[Image sequences with shape edits]
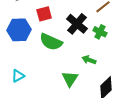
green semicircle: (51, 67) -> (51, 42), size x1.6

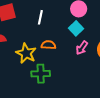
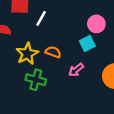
white line: (40, 17) -> (41, 18), moved
pink arrow: (82, 48) -> (76, 70), moved

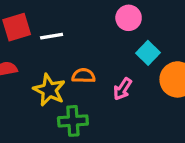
white line: (41, 18) -> (52, 36), turned 70
cyan square: (87, 44) -> (148, 53), moved

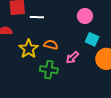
cyan square: (148, 53) -> (92, 39), turned -32
green cross: (73, 121) -> (49, 70), moved

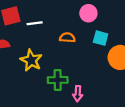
orange semicircle: (51, 45) -> (67, 38), moved
pink arrow: (72, 58) -> (78, 94), moved, turned -32

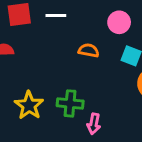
white line: (35, 23) -> (56, 16), moved
yellow star: (31, 60) -> (29, 105), moved

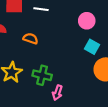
orange semicircle: (89, 50) -> (30, 39), moved

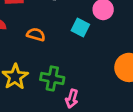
cyan square: (92, 47) -> (80, 28), moved

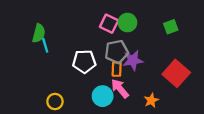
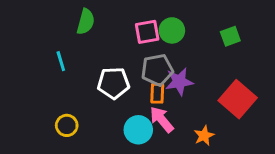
pink square: (109, 24) -> (147, 32), turned -36
green semicircle: (39, 33) -> (86, 22), moved
yellow circle: (55, 102) -> (67, 125), moved

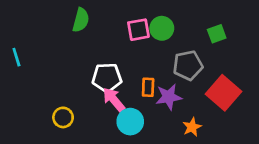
cyan line: (61, 61) -> (16, 57), moved
gray pentagon: (157, 70) -> (188, 65), moved
purple star: (179, 82) -> (169, 97), moved
pink arrow: (162, 120) -> (114, 100), moved

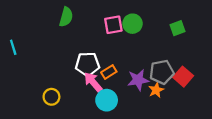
gray pentagon: (188, 65) -> (162, 72), moved
orange rectangle: (148, 87) -> (109, 72), moved, turned 56
red square: (224, 93) -> (183, 77), size x0.7
orange star: (192, 127) -> (156, 90), moved

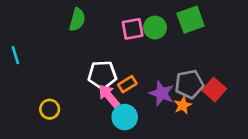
green square: (178, 28) -> (191, 20), moved, size x1.5
purple star: (138, 80) -> (162, 93), turned 30
yellow circle: (51, 97) -> (50, 109), moved

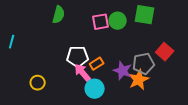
green square: (191, 20) -> (145, 15), turned 30
cyan line: (15, 55) -> (12, 42), turned 32
red square: (214, 89) -> (165, 52), moved
orange star: (183, 105) -> (139, 80), size x1.5

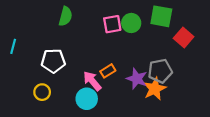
red square: (165, 52) -> (184, 37), moved
white pentagon: (78, 57) -> (53, 61), moved
cyan circle: (95, 89) -> (87, 99), moved

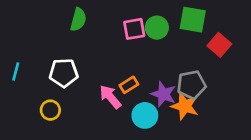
cyan line: (13, 46) -> (16, 72), moved
orange star: (155, 89) -> (185, 106), turned -30
cyan circle: (87, 99) -> (145, 115), moved

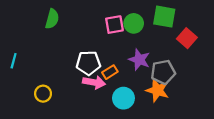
green semicircle: (78, 20) -> (52, 19), moved
white pentagon: (64, 73) -> (88, 63), moved
purple star: (163, 94) -> (139, 60), moved
pink arrow: (110, 97) -> (94, 82), turned 140

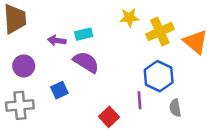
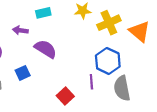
cyan rectangle: (84, 34) -> (43, 13), moved
gray semicircle: (175, 108) -> (122, 88), size x1.6

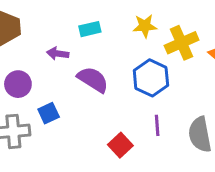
blue hexagon: (108, 61) -> (151, 78), moved
blue square: (23, 73) -> (49, 113), moved

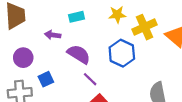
purple line: (157, 125) -> (90, 79), moved, turned -42

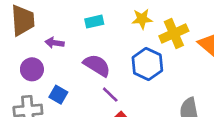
purple arrow: (53, 35) -> (55, 43), moved
blue square: (46, 79) -> (58, 95), turned -35

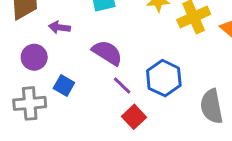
blue hexagon: (147, 64) -> (164, 78), moved

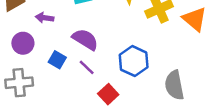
blue square: (64, 86) -> (57, 60), moved
purple line: (122, 86) -> (87, 67), moved

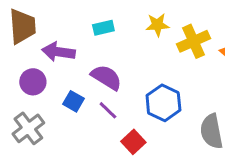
purple arrow: (45, 18) -> (58, 52), size x1.5
gray cross: (19, 83) -> (28, 128), turned -32

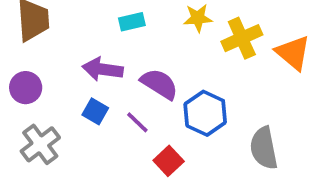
purple arrow: (58, 52) -> (103, 69), moved
purple semicircle: (106, 77) -> (159, 84), moved
purple circle: (33, 82) -> (26, 88), moved

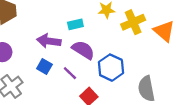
cyan rectangle: (132, 22) -> (75, 24), moved

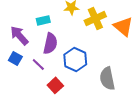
purple arrow: (49, 41) -> (19, 35), turned 40
purple semicircle: (83, 50) -> (50, 43), turned 70

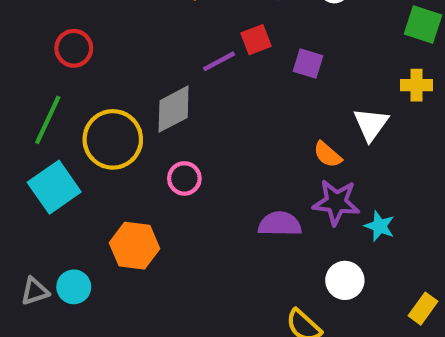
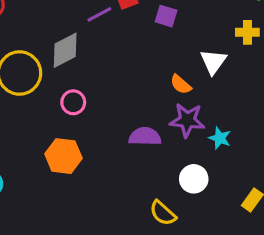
orange hexagon: (134, 246) -> (63, 156), moved

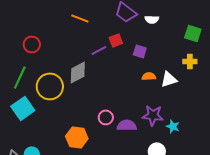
white triangle: (213, 62) -> (169, 79), turned 36
orange semicircle: (181, 84) -> (149, 76), moved, turned 136
pink circle: (73, 102) -> (106, 117), moved

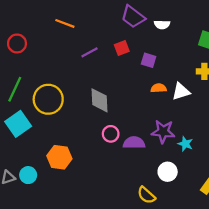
orange line: (80, 18) -> (65, 23), moved
red circle: (32, 44) -> (17, 43), moved
purple line: (99, 50) -> (89, 52), moved
gray diamond: (78, 72) -> (100, 100), moved, turned -65
orange hexagon: (77, 137) -> (59, 157), moved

## DIRECTIVE
Word for word, give the entries back in full; the pictures do not belong in the copy.

## YOUR SOLUTION
green semicircle: (51, 67) -> (51, 42), size x1.6

white line: (40, 17) -> (41, 18), moved
pink arrow: (82, 48) -> (76, 70), moved

white line: (41, 18) -> (52, 36), turned 70
cyan square: (87, 44) -> (148, 53), moved

cyan square: (148, 53) -> (92, 39), turned -32
green cross: (73, 121) -> (49, 70), moved

orange semicircle: (51, 45) -> (67, 38), moved
pink arrow: (72, 58) -> (78, 94), moved, turned -32

white line: (35, 23) -> (56, 16), moved
yellow star: (31, 60) -> (29, 105), moved

orange semicircle: (89, 50) -> (30, 39), moved

cyan square: (92, 47) -> (80, 28), moved

pink square: (109, 24) -> (147, 32), turned -36
green semicircle: (39, 33) -> (86, 22), moved
yellow circle: (55, 102) -> (67, 125), moved

cyan line: (61, 61) -> (16, 57), moved
gray pentagon: (157, 70) -> (188, 65), moved
purple star: (179, 82) -> (169, 97), moved
pink arrow: (162, 120) -> (114, 100), moved

gray pentagon: (188, 65) -> (162, 72), moved
orange rectangle: (148, 87) -> (109, 72), moved, turned 56
red square: (224, 93) -> (183, 77), size x0.7
orange star: (192, 127) -> (156, 90), moved

green square: (178, 28) -> (191, 20), moved, size x1.5
purple star: (138, 80) -> (162, 93), turned 30
yellow circle: (51, 97) -> (50, 109), moved

green square: (191, 20) -> (145, 15), turned 30
cyan line: (15, 55) -> (12, 42), turned 32
red square: (214, 89) -> (165, 52), moved
orange star: (183, 105) -> (139, 80), size x1.5

red square: (165, 52) -> (184, 37), moved
white pentagon: (78, 57) -> (53, 61), moved
cyan circle: (95, 89) -> (87, 99), moved

cyan line: (13, 46) -> (16, 72), moved
orange star: (155, 89) -> (185, 106), turned -30
cyan circle: (87, 99) -> (145, 115), moved

green semicircle: (78, 20) -> (52, 19), moved
white pentagon: (64, 73) -> (88, 63), moved
purple star: (163, 94) -> (139, 60), moved
pink arrow: (110, 97) -> (94, 82), turned 140

cyan rectangle: (84, 34) -> (43, 13), moved
gray semicircle: (175, 108) -> (122, 88), size x1.6

blue hexagon: (108, 61) -> (151, 78), moved
blue square: (23, 73) -> (49, 113), moved

purple line: (157, 125) -> (90, 79), moved, turned -42

purple arrow: (53, 35) -> (55, 43), moved
blue square: (46, 79) -> (58, 95), turned -35

blue hexagon: (147, 64) -> (164, 78), moved

blue square: (64, 86) -> (57, 60), moved
purple line: (122, 86) -> (87, 67), moved

purple arrow: (45, 18) -> (58, 52), size x1.5
gray cross: (19, 83) -> (28, 128), turned -32

purple arrow: (58, 52) -> (103, 69), moved
purple semicircle: (106, 77) -> (159, 84), moved
purple circle: (33, 82) -> (26, 88), moved

cyan rectangle: (132, 22) -> (75, 24), moved

purple arrow: (49, 41) -> (19, 35), turned 40
purple semicircle: (83, 50) -> (50, 43), turned 70

orange hexagon: (134, 246) -> (63, 156), moved

white triangle: (213, 62) -> (169, 79), turned 36
orange semicircle: (181, 84) -> (149, 76), moved, turned 136
pink circle: (73, 102) -> (106, 117), moved

orange line: (80, 18) -> (65, 23), moved
red circle: (32, 44) -> (17, 43), moved
purple line: (99, 50) -> (89, 52), moved
gray diamond: (78, 72) -> (100, 100), moved, turned -65
orange hexagon: (77, 137) -> (59, 157), moved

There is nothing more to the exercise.